### Given problem
Quote every line of the records below word for word, leaving out the pictures.

### Source material
⟨
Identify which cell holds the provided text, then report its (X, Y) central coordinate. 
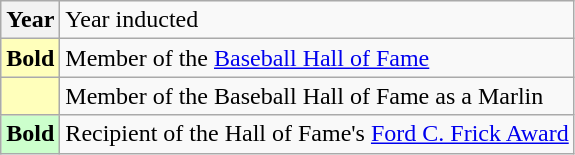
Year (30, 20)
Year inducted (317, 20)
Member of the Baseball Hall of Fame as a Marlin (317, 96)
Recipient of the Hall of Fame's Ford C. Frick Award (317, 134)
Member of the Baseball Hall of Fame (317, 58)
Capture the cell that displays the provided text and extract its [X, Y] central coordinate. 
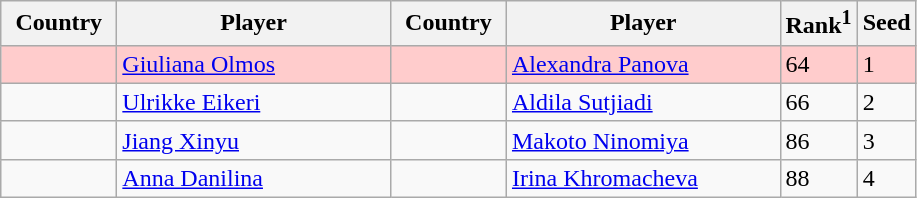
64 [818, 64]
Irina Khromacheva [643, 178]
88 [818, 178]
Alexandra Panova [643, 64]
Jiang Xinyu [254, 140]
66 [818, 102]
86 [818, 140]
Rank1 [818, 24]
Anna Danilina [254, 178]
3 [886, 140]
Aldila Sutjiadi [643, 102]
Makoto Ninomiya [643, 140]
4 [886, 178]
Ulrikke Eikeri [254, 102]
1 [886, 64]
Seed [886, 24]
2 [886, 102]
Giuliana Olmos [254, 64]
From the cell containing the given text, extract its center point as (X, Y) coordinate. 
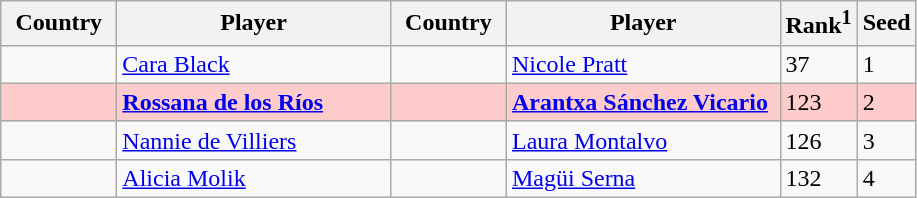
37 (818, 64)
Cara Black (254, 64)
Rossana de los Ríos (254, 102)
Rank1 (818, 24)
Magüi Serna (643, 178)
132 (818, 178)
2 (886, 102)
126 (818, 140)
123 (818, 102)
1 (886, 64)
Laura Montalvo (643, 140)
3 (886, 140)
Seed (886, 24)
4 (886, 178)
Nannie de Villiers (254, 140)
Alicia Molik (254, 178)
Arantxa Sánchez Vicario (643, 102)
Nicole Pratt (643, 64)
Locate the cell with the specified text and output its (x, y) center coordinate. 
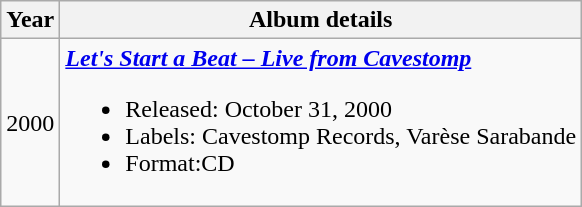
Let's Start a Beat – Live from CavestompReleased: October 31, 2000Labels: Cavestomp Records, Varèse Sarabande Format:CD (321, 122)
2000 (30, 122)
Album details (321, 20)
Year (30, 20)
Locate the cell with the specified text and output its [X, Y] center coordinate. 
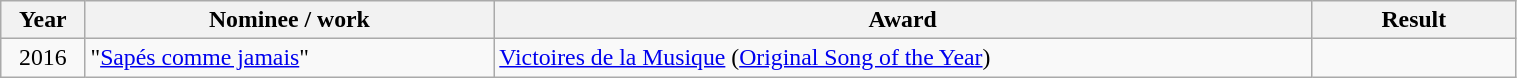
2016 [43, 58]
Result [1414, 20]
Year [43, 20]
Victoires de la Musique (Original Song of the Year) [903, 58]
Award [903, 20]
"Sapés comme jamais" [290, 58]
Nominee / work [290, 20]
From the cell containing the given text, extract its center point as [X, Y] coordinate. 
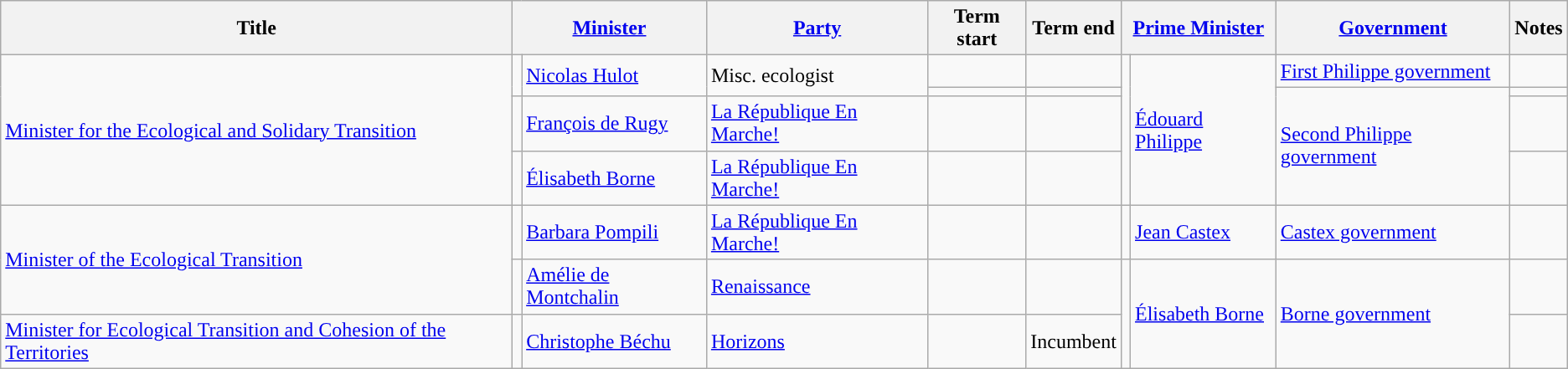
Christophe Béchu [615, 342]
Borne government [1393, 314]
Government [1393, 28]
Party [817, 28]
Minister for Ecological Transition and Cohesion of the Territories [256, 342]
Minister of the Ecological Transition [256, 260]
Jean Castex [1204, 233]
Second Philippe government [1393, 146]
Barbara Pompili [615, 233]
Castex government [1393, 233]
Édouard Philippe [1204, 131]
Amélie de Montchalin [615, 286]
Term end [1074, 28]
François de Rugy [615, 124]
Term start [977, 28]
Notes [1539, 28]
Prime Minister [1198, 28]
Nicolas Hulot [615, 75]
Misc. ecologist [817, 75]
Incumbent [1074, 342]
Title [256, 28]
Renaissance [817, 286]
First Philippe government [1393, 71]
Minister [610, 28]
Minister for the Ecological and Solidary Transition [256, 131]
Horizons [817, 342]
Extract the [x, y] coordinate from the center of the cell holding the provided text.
⟩
### The answer
Identify which cell holds the provided text, then report its (X, Y) central coordinate. 
Year (30, 20)
Year inducted (317, 20)
Member of the Baseball Hall of Fame as a Marlin (317, 96)
Recipient of the Hall of Fame's Ford C. Frick Award (317, 134)
Member of the Baseball Hall of Fame (317, 58)
Capture the cell that displays the provided text and extract its [X, Y] central coordinate. 
64 [818, 64]
Irina Khromacheva [643, 178]
88 [818, 178]
Alexandra Panova [643, 64]
Jiang Xinyu [254, 140]
66 [818, 102]
86 [818, 140]
Rank1 [818, 24]
Anna Danilina [254, 178]
3 [886, 140]
Aldila Sutjiadi [643, 102]
Makoto Ninomiya [643, 140]
4 [886, 178]
Ulrikke Eikeri [254, 102]
1 [886, 64]
Seed [886, 24]
2 [886, 102]
Giuliana Olmos [254, 64]
From the cell containing the given text, extract its center point as (X, Y) coordinate. 
37 (818, 64)
Cara Black (254, 64)
Rossana de los Ríos (254, 102)
Rank1 (818, 24)
Magüi Serna (643, 178)
132 (818, 178)
2 (886, 102)
126 (818, 140)
123 (818, 102)
1 (886, 64)
Laura Montalvo (643, 140)
3 (886, 140)
Seed (886, 24)
4 (886, 178)
Nannie de Villiers (254, 140)
Alicia Molik (254, 178)
Arantxa Sánchez Vicario (643, 102)
Nicole Pratt (643, 64)
Locate the cell with the specified text and output its (x, y) center coordinate. 
Let's Start a Beat – Live from CavestompReleased: October 31, 2000Labels: Cavestomp Records, Varèse Sarabande Format:CD (321, 122)
2000 (30, 122)
Album details (321, 20)
Year (30, 20)
Locate the cell with the specified text and output its [X, Y] center coordinate. 
2016 [43, 58]
Result [1414, 20]
Year [43, 20]
Victoires de la Musique (Original Song of the Year) [903, 58]
Award [903, 20]
"Sapés comme jamais" [290, 58]
Nominee / work [290, 20]
From the cell containing the given text, extract its center point as [X, Y] coordinate. 
Christophe Béchu [615, 342]
Borne government [1393, 314]
Government [1393, 28]
Party [817, 28]
Minister for Ecological Transition and Cohesion of the Territories [256, 342]
Minister of the Ecological Transition [256, 260]
Jean Castex [1204, 233]
Second Philippe government [1393, 146]
Barbara Pompili [615, 233]
Castex government [1393, 233]
Édouard Philippe [1204, 131]
Amélie de Montchalin [615, 286]
Term end [1074, 28]
François de Rugy [615, 124]
Term start [977, 28]
Notes [1539, 28]
Prime Minister [1198, 28]
Nicolas Hulot [615, 75]
Misc. ecologist [817, 75]
Incumbent [1074, 342]
Title [256, 28]
Renaissance [817, 286]
First Philippe government [1393, 71]
Minister [610, 28]
Minister for the Ecological and Solidary Transition [256, 131]
Horizons [817, 342]
Extract the [x, y] coordinate from the center of the cell holding the provided text.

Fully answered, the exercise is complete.